# [DESCRIPTION OF THE TASK]
Your task is to repeat exactly the lines below between the line holding "BT1: 3.7V (plus" and the line holding "R3: 22k (GND, W1) -> 22k (+15V, W6)", inclusive, and only those.

# [MATERIAL FOR THE TASK]
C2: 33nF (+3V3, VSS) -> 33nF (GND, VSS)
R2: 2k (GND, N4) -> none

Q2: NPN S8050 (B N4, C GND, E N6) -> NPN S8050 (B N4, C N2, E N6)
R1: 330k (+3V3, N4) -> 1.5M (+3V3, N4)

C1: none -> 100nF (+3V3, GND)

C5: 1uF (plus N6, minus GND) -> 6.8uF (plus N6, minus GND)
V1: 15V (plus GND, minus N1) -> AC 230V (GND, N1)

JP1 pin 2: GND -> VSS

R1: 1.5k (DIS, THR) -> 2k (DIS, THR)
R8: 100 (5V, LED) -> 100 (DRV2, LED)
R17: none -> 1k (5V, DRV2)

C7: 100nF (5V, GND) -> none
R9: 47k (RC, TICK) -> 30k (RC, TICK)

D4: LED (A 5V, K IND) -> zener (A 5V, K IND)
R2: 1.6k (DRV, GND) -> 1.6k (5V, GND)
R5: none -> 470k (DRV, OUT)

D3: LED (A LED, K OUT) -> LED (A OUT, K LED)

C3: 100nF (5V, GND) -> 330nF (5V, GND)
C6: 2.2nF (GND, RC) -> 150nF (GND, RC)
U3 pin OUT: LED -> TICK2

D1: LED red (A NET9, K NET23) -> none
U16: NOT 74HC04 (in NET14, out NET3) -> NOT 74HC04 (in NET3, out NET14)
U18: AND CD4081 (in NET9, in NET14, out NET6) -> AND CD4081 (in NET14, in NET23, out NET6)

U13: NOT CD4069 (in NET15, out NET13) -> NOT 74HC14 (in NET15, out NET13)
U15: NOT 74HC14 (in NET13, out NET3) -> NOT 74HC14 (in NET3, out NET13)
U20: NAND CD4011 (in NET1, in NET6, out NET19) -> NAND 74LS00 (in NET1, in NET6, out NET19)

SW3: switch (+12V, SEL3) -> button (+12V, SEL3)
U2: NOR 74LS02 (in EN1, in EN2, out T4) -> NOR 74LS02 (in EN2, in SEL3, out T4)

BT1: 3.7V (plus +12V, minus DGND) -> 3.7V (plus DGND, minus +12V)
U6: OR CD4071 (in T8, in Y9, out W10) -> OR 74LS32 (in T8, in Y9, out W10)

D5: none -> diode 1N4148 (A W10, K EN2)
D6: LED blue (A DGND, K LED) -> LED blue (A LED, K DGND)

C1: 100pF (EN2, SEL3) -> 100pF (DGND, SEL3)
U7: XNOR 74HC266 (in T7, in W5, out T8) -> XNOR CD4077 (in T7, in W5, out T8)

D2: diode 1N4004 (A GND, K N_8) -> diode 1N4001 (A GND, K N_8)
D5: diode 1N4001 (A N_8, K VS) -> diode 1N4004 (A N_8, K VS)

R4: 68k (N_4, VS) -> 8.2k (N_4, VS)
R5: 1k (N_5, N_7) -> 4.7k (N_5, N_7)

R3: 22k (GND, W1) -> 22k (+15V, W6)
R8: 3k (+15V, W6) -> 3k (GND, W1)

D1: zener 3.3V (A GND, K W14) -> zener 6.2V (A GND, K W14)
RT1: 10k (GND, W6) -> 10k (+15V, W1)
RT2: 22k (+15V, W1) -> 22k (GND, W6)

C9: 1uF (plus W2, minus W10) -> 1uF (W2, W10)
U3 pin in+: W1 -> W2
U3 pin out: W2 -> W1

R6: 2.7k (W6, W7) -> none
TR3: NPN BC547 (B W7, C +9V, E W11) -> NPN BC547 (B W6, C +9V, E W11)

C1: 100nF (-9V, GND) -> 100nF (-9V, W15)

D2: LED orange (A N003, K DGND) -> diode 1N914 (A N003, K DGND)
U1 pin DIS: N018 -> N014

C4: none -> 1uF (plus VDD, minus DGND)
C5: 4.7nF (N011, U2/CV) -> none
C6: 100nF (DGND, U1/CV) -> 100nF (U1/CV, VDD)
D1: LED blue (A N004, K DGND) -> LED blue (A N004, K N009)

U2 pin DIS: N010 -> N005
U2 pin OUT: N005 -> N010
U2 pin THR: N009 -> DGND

# [SOLUTION TO THIS EXERCISE]
BT1: 3.7V (plus +12V, minus DGND) -> 3.7V (plus DGND, minus +12V)
U6: OR CD4071 (in T8, in Y9, out W10) -> OR 74LS32 (in T8, in Y9, out W10)

D5: none -> diode 1N4148 (A W10, K EN2)
D6: LED blue (A DGND, K LED) -> LED blue (A LED, K DGND)

C1: 100pF (EN2, SEL3) -> 100pF (DGND, SEL3)
U7: XNOR 74HC266 (in T7, in W5, out T8) -> XNOR CD4077 (in T7, in W5, out T8)

D2: diode 1N4004 (A GND, K N_8) -> diode 1N4001 (A GND, K N_8)
D5: diode 1N4001 (A N_8, K VS) -> diode 1N4004 (A N_8, K VS)

R4: 68k (N_4, VS) -> 8.2k (N_4, VS)
R5: 1k (N_5, N_7) -> 4.7k (N_5, N_7)

R3: 22k (GND, W1) -> 22k (+15V, W6)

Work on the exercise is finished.